■ DATASET CONTENT ■
>>>

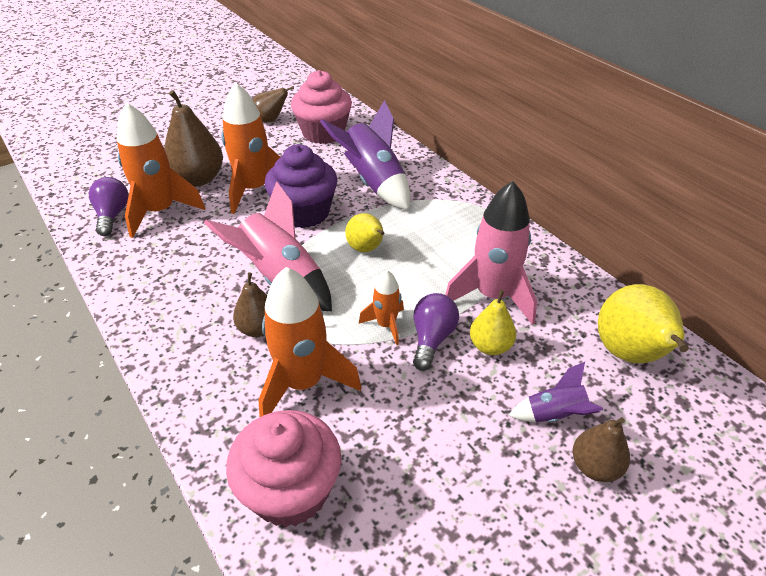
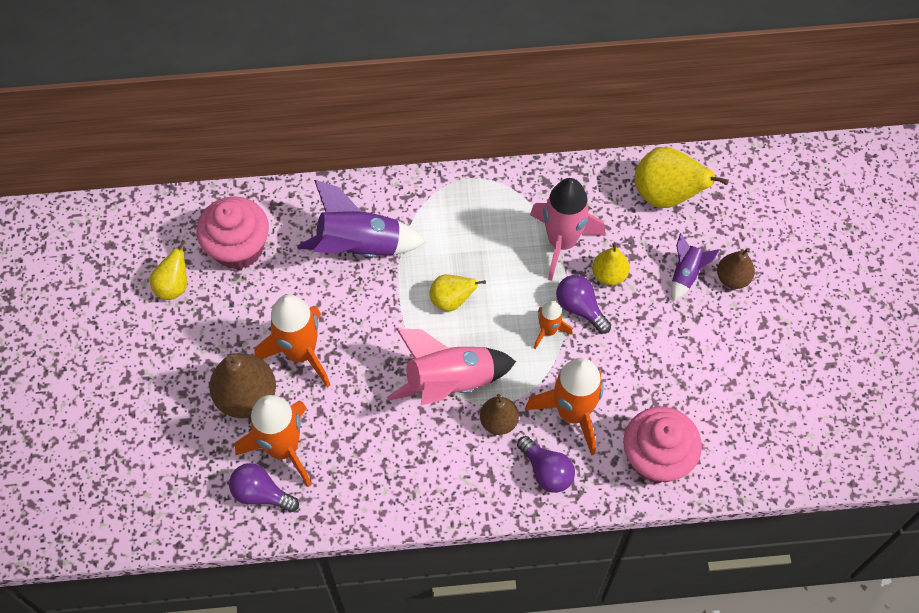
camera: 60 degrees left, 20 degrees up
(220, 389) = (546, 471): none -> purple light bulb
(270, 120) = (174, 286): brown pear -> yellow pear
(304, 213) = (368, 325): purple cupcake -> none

<<<

■ TASK TO CARRY OUT ■
Print the listing exactly, minus its pictures.

■ ANSWER BOX ■
camera: 60 degrees left, 20 degrees up
(220, 389) = (546, 471): none -> purple light bulb
(270, 120) = (174, 286): brown pear -> yellow pear
(304, 213) = (368, 325): purple cupcake -> none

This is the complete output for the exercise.